Assignment: Every line in the data below from the one containing "(591, 183) = (748, 183): orange" down to the one containing "(653, 323) = (707, 143): none -> blue pot", both included, must be retyped exactly; no other line is to appear.
Data to use below:
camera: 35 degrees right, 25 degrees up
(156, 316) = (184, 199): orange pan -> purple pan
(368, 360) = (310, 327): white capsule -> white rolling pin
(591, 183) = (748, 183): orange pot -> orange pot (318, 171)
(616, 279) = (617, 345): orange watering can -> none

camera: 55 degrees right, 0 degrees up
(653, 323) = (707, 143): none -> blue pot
End of Data to use.
Data to use below:
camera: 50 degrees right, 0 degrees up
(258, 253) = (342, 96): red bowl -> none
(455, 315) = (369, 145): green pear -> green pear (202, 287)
End of Data to use.
Data to use below:
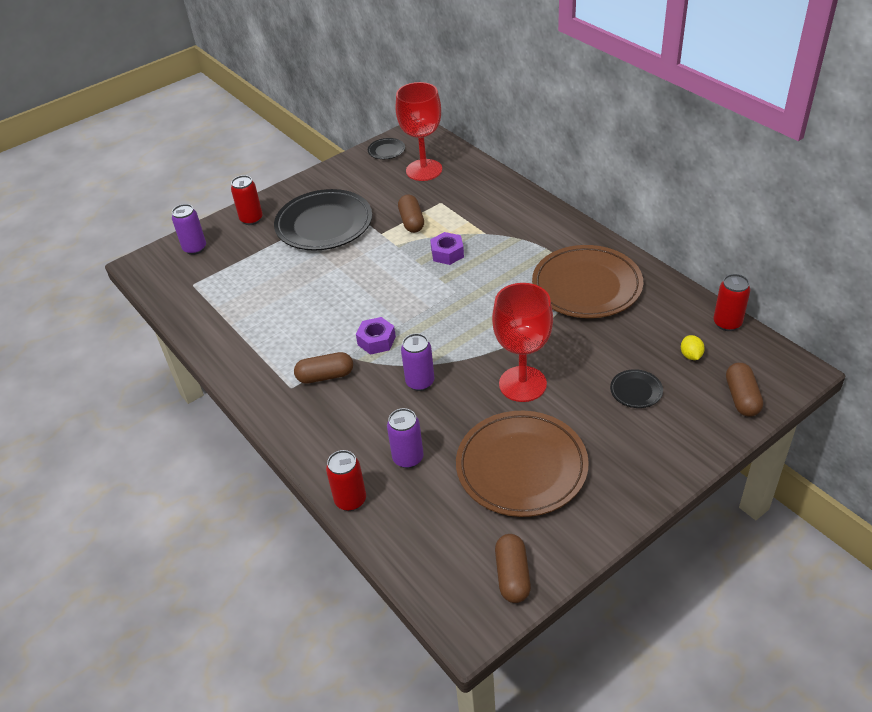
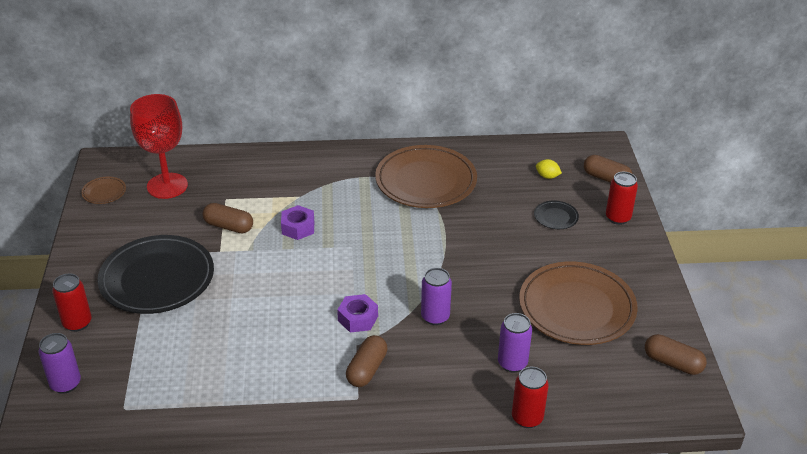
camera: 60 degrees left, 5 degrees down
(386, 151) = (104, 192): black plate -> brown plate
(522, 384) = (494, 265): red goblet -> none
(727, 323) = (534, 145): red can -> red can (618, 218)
End of Data to use.
Response below:
(591, 183) = (748, 183): orange pot -> orange pot (318, 171)
(616, 279) = (617, 345): orange watering can -> none

camera: 55 degrees right, 0 degrees up
(653, 323) = (707, 143): none -> blue pot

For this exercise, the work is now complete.